EXERCISE DIRECTIONS: Give the material below as a JSON list of strings, one string per line, and leave out the blank lines.

SUPPLIED ENTRIES:
- - -

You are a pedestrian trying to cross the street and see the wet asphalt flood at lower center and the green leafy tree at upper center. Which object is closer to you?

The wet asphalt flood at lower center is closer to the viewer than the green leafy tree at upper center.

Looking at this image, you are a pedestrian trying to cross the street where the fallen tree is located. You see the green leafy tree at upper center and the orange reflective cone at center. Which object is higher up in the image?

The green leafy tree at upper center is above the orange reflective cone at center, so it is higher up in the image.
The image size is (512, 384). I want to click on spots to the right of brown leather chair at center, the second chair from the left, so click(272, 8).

- - -

RESPONSE TO THE TASK:
[
  "You are a pedestrian trying to cross the street and see the wet asphalt flood at lower center and the green leafy tree at upper center. Which object is closer to you?",
  "The wet asphalt flood at lower center is closer to the viewer than the green leafy tree at upper center.",
  "Looking at this image, you are a pedestrian trying to cross the street where the fallen tree is located. You see the green leafy tree at upper center and the orange reflective cone at center. Which object is higher up in the image?",
  "The green leafy tree at upper center is above the orange reflective cone at center, so it is higher up in the image.",
  "The image size is (512, 384). I want to click on spots to the right of brown leather chair at center, the second chair from the left, so click(272, 8)."
]